* What you have to do: Set out exactly every line of the entries below, starting at the line that holds "none -> grey brick C12 level 1" and stopping after the line that holds "cyan brick H10".

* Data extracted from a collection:
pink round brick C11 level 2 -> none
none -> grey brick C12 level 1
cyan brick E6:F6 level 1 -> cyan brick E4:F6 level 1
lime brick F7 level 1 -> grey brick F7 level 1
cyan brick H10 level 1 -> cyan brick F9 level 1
--
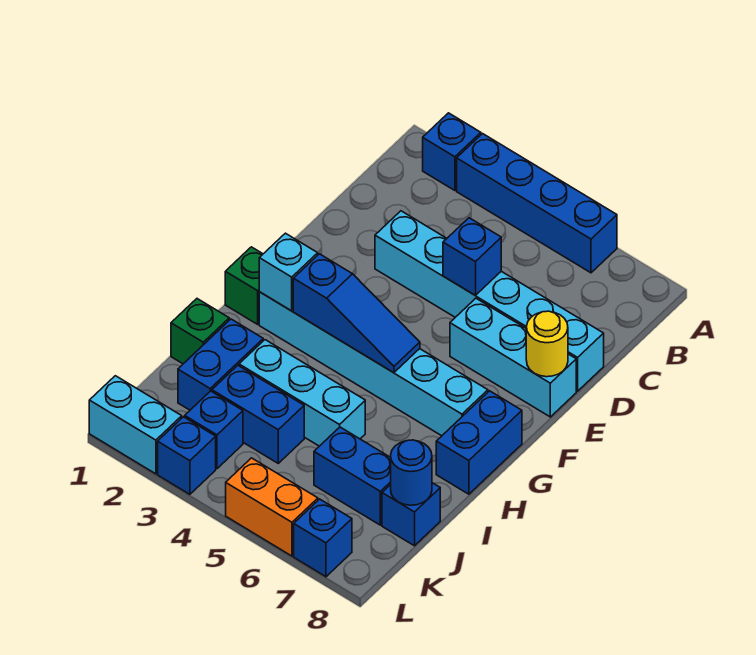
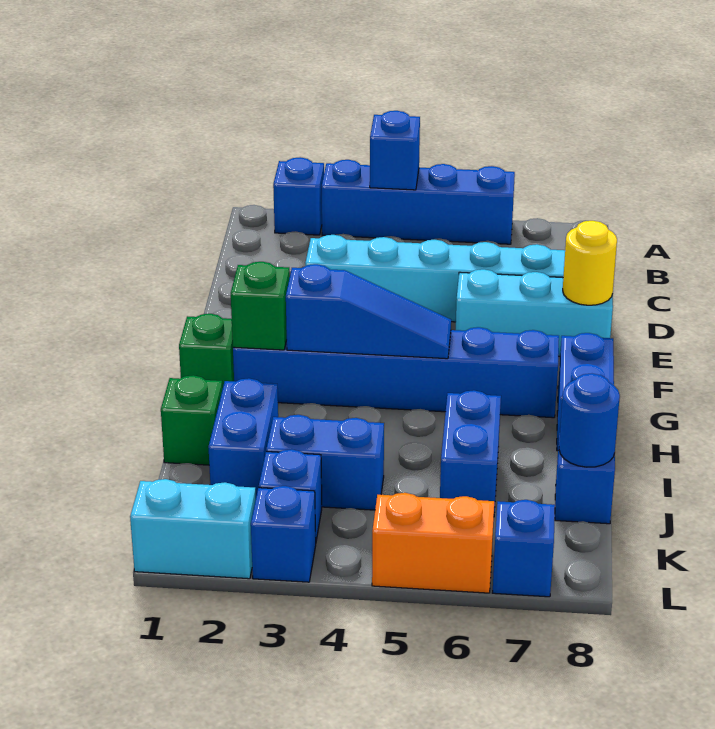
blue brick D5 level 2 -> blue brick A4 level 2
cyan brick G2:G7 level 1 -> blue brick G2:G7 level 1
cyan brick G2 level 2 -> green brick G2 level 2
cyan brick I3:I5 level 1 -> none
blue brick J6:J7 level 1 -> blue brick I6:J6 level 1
---
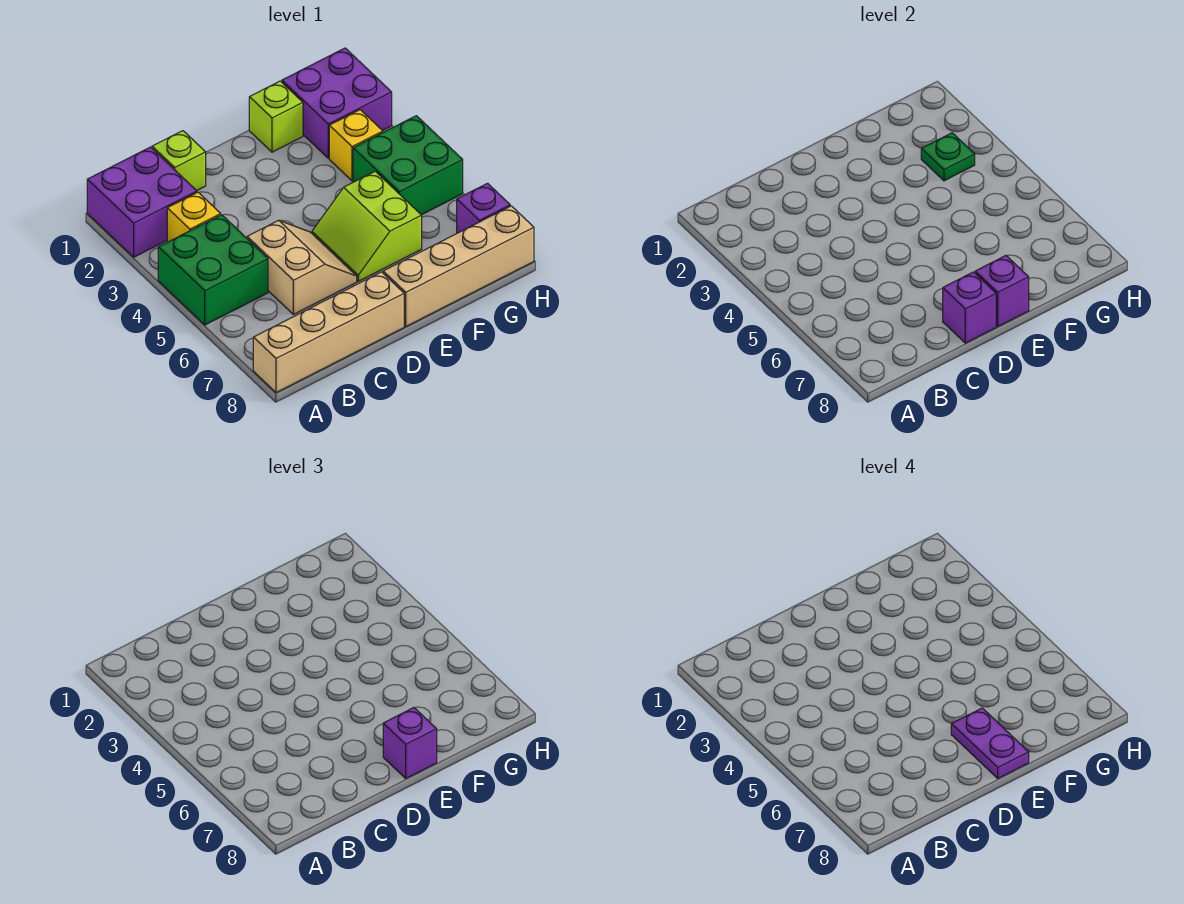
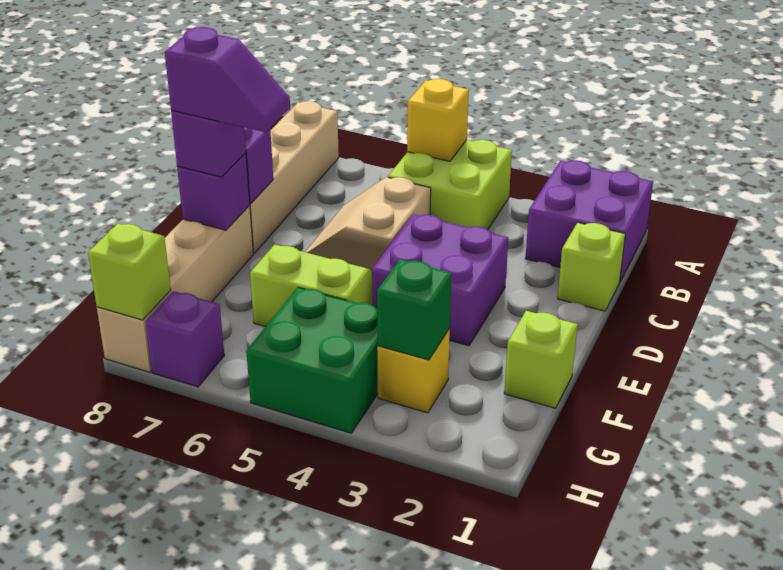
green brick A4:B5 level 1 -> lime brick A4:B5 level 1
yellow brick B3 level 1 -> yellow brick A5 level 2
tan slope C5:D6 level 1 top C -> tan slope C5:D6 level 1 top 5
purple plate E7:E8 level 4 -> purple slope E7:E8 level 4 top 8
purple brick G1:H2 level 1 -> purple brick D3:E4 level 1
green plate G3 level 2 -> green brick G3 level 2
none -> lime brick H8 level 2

* Result below:
none -> grey brick C12 level 1
cyan brick E6:F6 level 1 -> cyan brick E4:F6 level 1
lime brick F7 level 1 -> grey brick F7 level 1
cyan brick H10 level 1 -> cyan brick F9 level 1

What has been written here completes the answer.